(Data records)
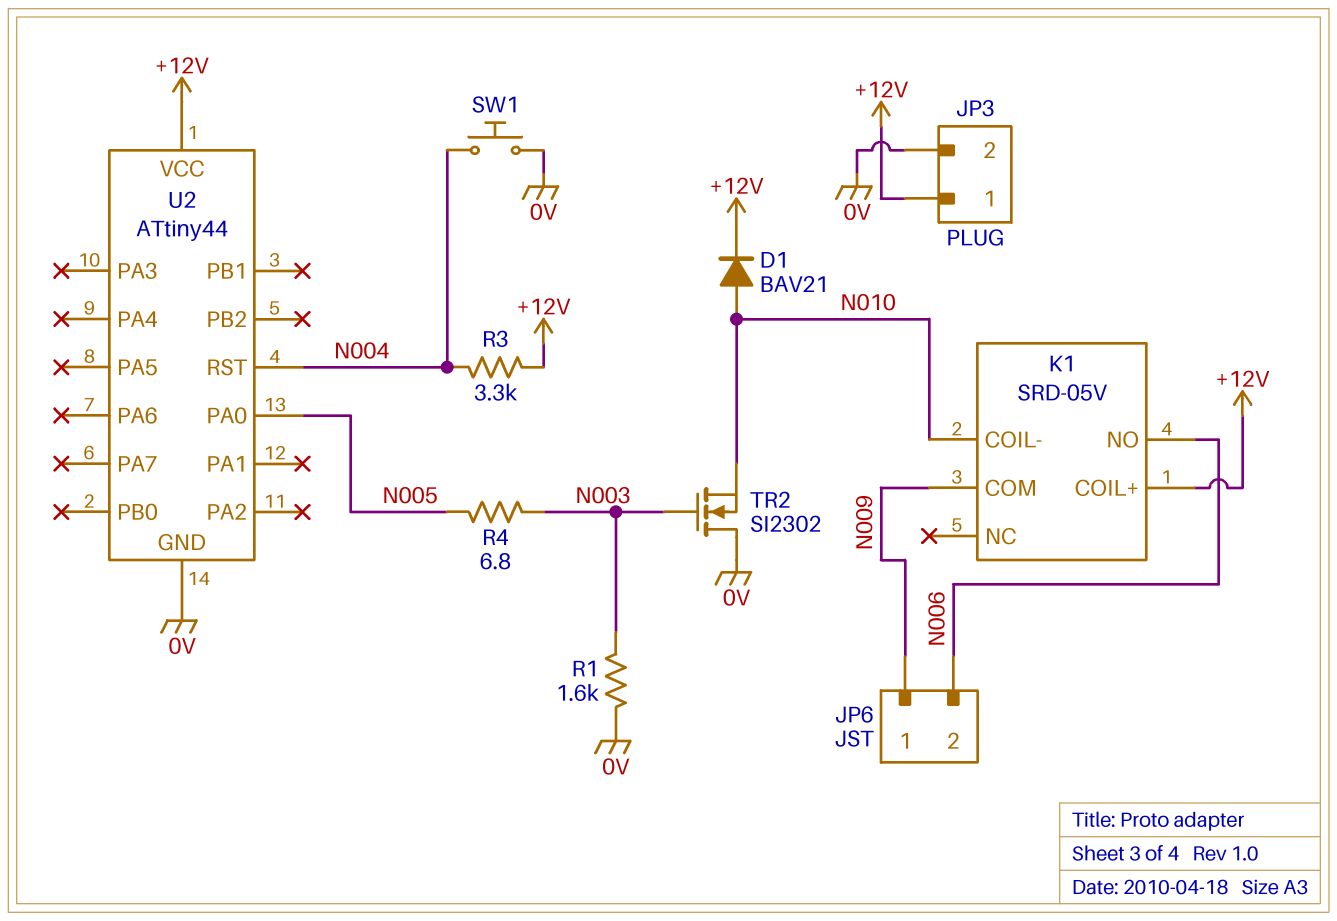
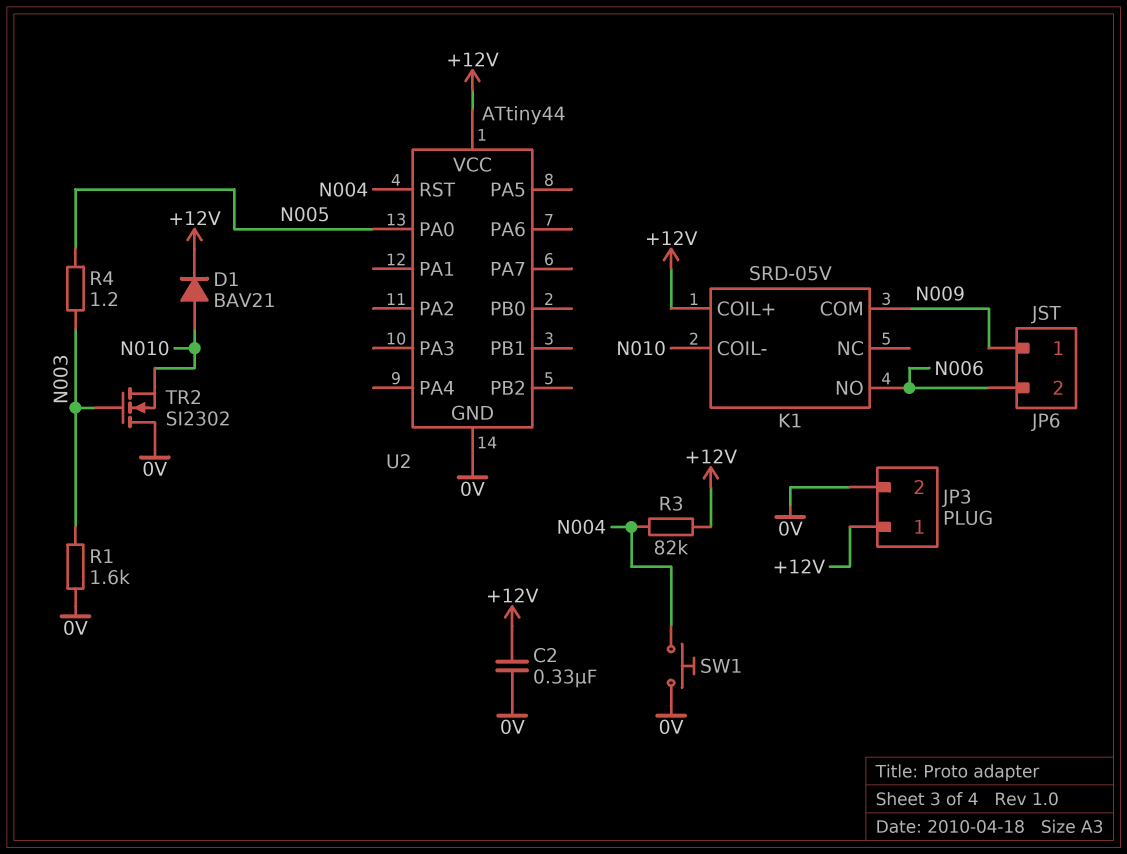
C2: none -> 330nF (+12V, 0V)
R3: 3.3k (+12V, N004) -> 82k (+12V, N004)
R4: 6.8 (N003, N005) -> 1.2 (N003, N005)

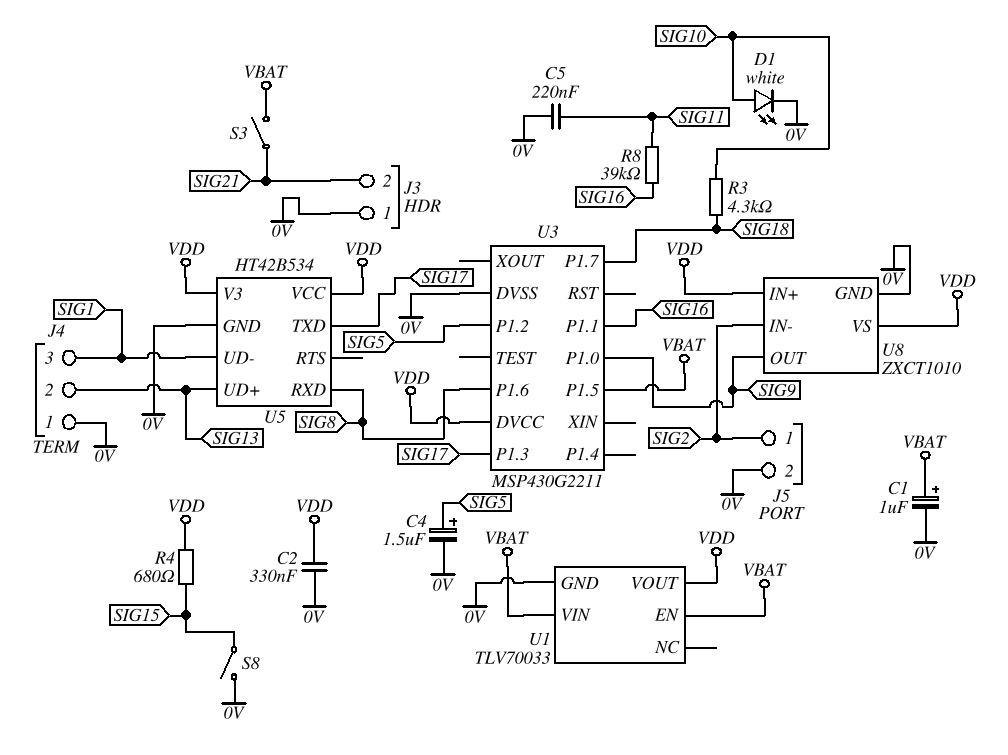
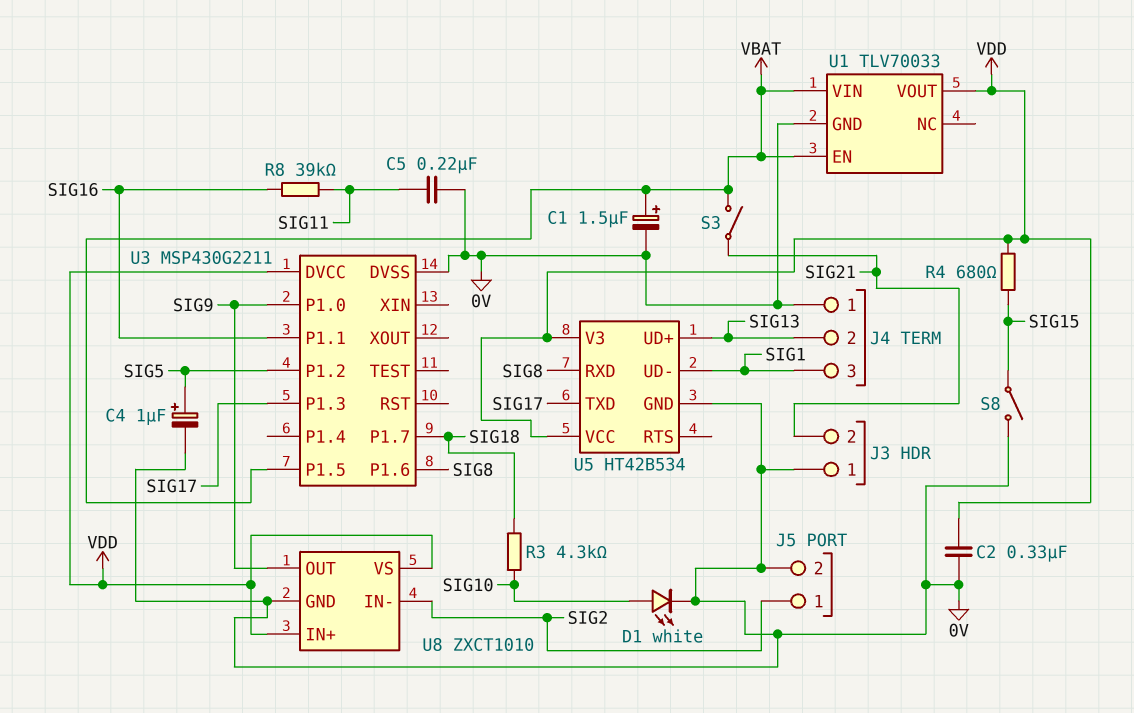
C1: 1uF (plus VBAT, minus 0V) -> 1.5uF (plus VBAT, minus 0V)
C4: 1.5uF (plus SIG5, minus 0V) -> 1uF (plus SIG5, minus 0V)

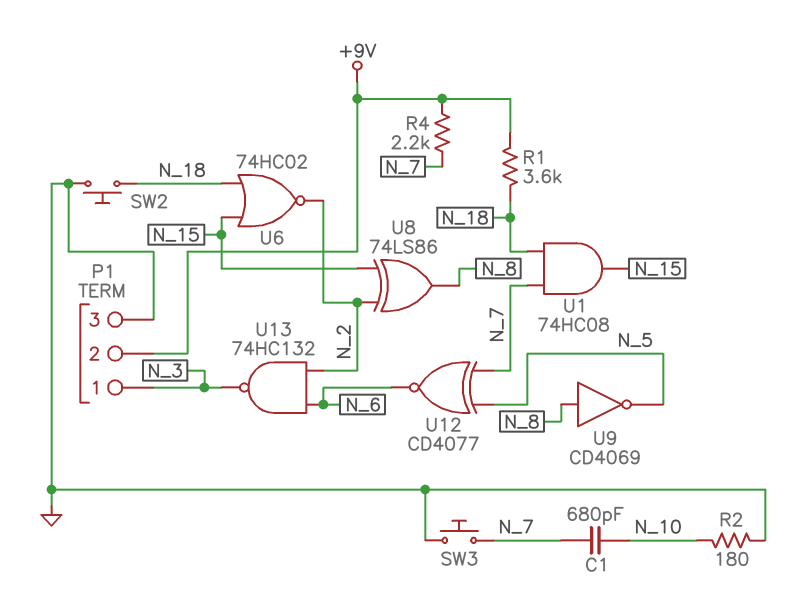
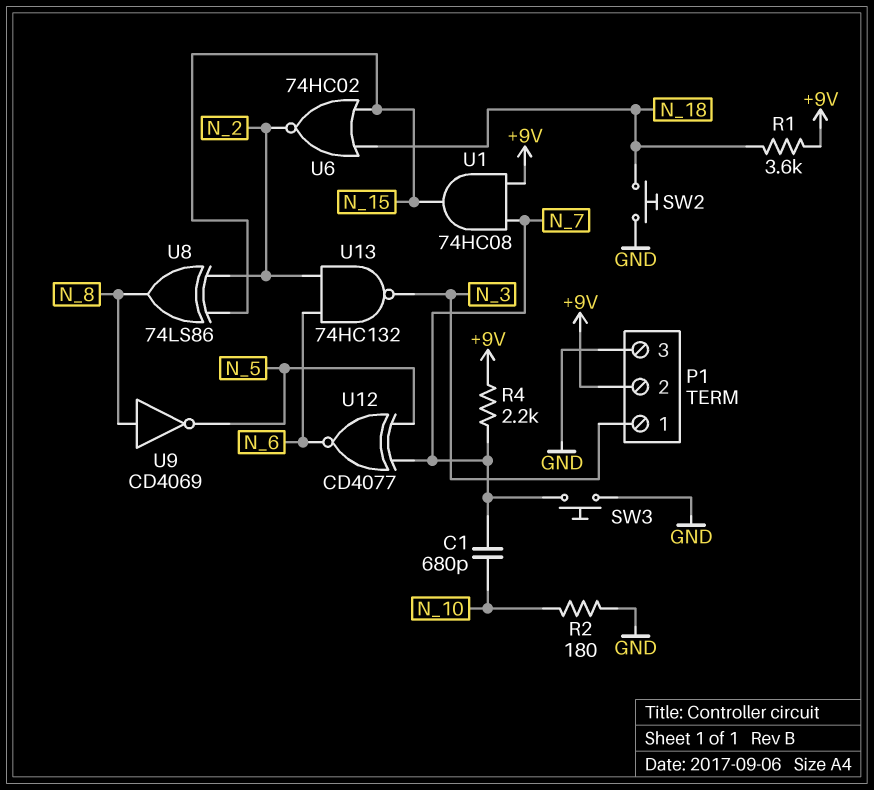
U1: AND 74HC08 (in N_7, in N_18, out N_15) -> AND 74HC08 (in +9V, in N_7, out N_15)

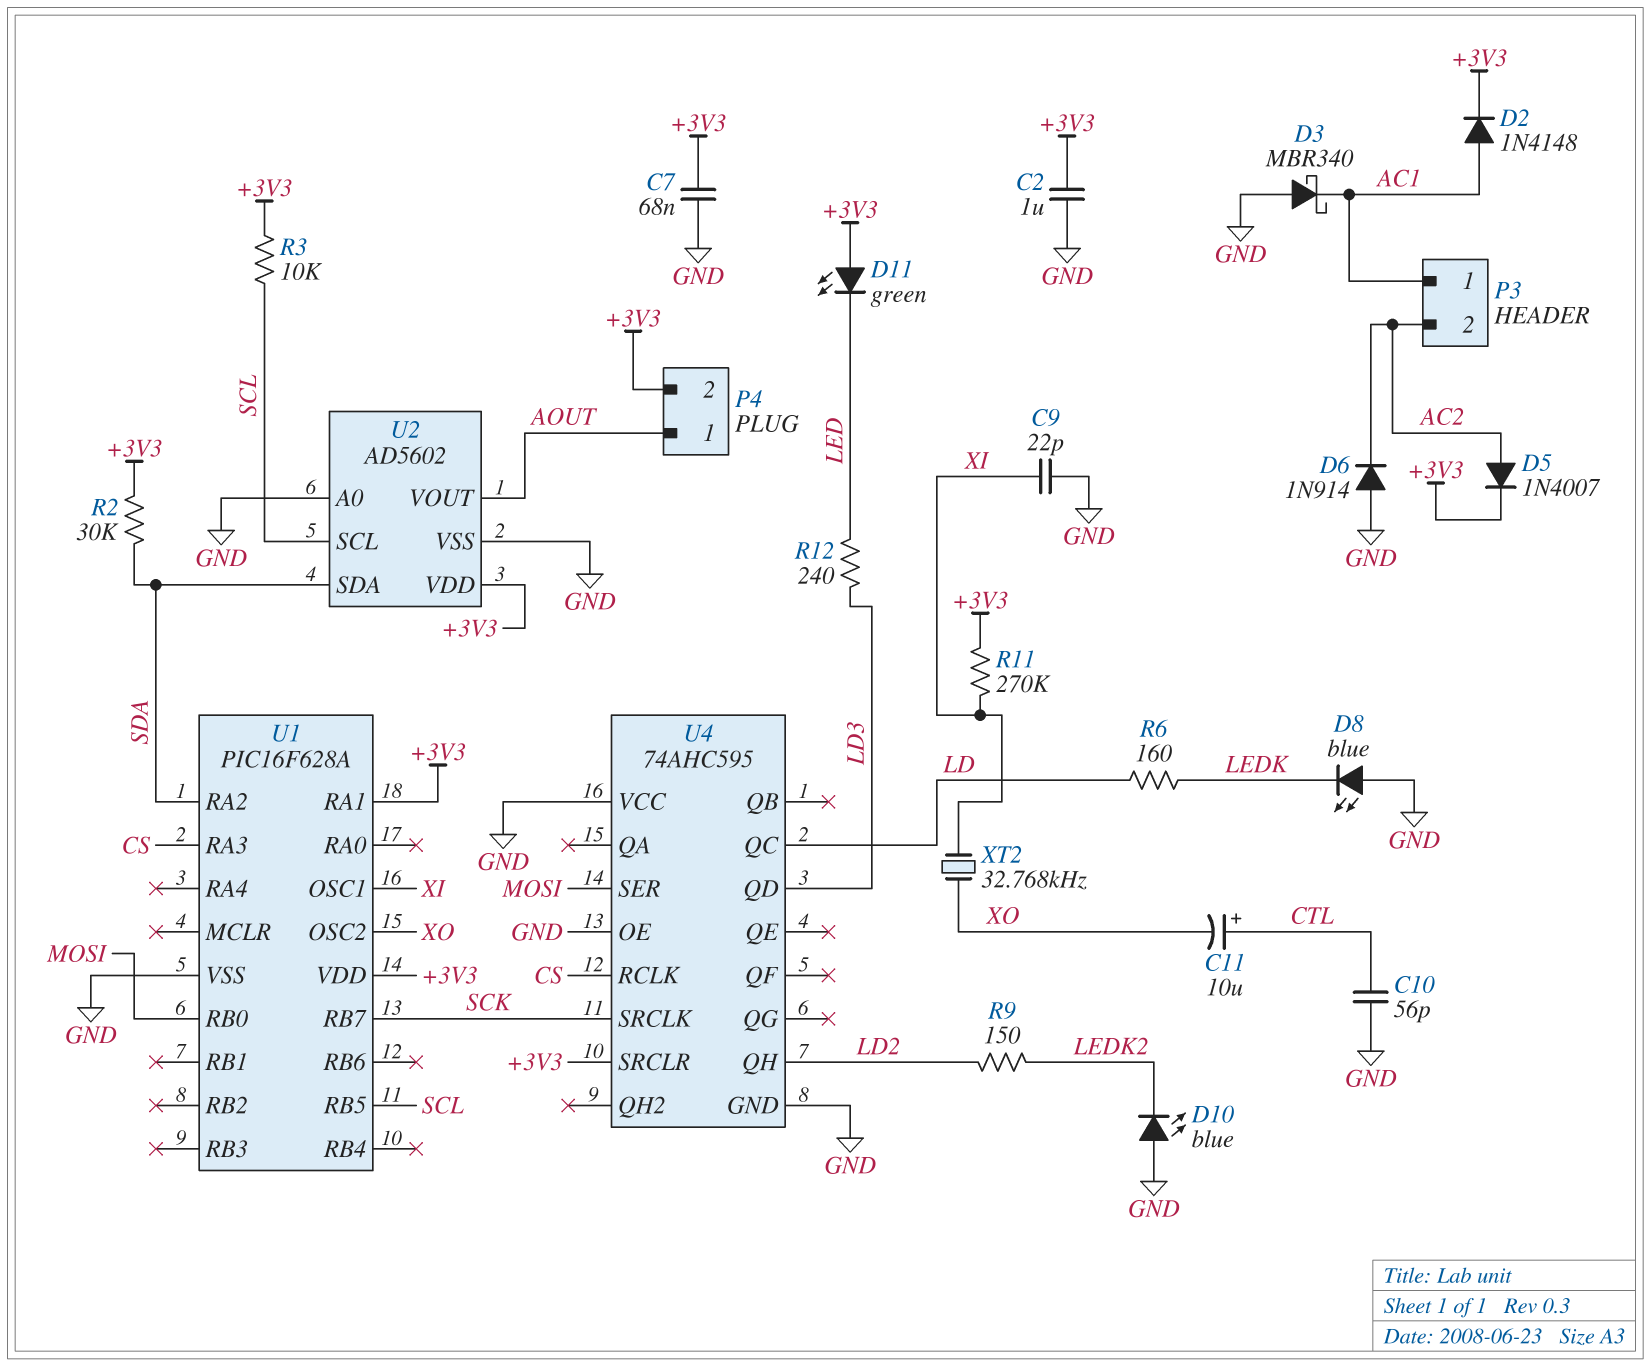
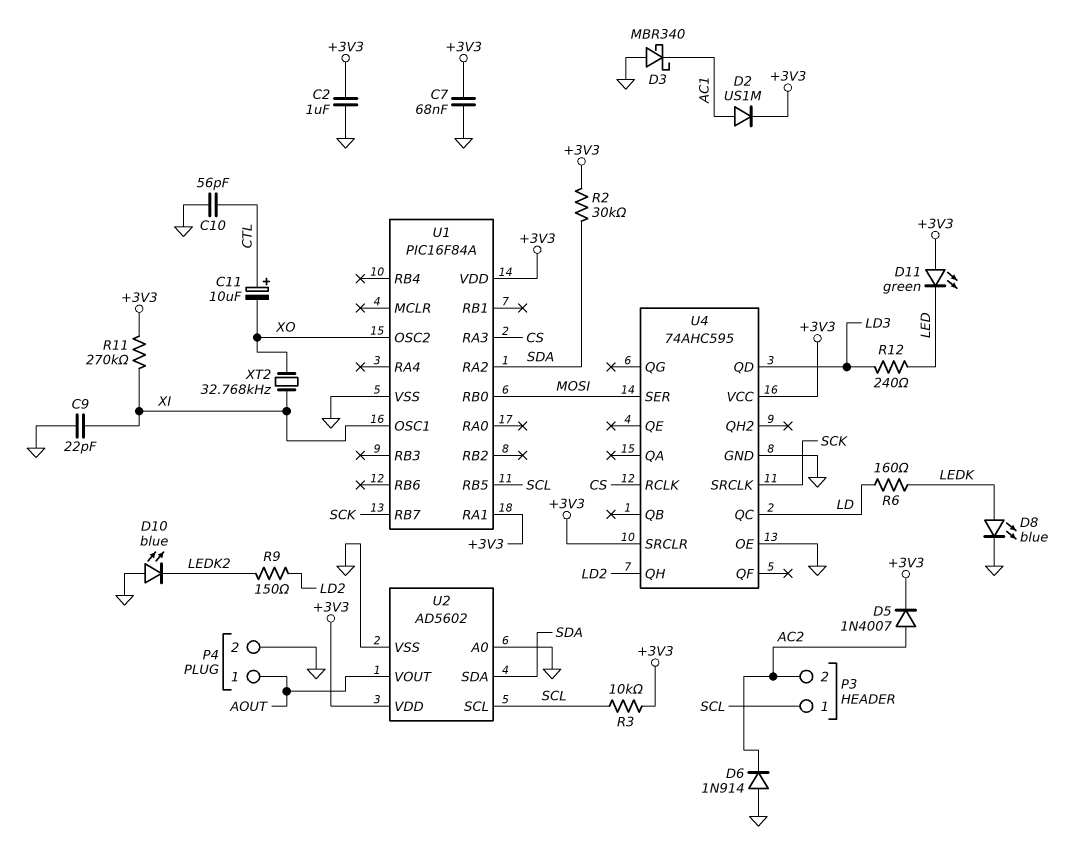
D2: diode 1N4148 (A AC1, K +3V3) -> diode US1M (A AC1, K +3V3)
D8: LED blue (A GND, K LEDK) -> LED blue (A LEDK, K GND)
P3 pin 1: AC1 -> SCL
P4 pin 2: +3V3 -> GND
U1: PIC16F628A -> PIC16F84A
U4 pin VCC: GND -> +3V3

Try it: Write the records above out again exactly, with no pictures in your copy.

Result for this task:
C2: none -> 330nF (+12V, 0V)
R3: 3.3k (+12V, N004) -> 82k (+12V, N004)
R4: 6.8 (N003, N005) -> 1.2 (N003, N005)

C1: 1uF (plus VBAT, minus 0V) -> 1.5uF (plus VBAT, minus 0V)
C4: 1.5uF (plus SIG5, minus 0V) -> 1uF (plus SIG5, minus 0V)

U1: AND 74HC08 (in N_7, in N_18, out N_15) -> AND 74HC08 (in +9V, in N_7, out N_15)

D2: diode 1N4148 (A AC1, K +3V3) -> diode US1M (A AC1, K +3V3)
D8: LED blue (A GND, K LEDK) -> LED blue (A LEDK, K GND)
P3 pin 1: AC1 -> SCL
P4 pin 2: +3V3 -> GND
U1: PIC16F628A -> PIC16F84A
U4 pin VCC: GND -> +3V3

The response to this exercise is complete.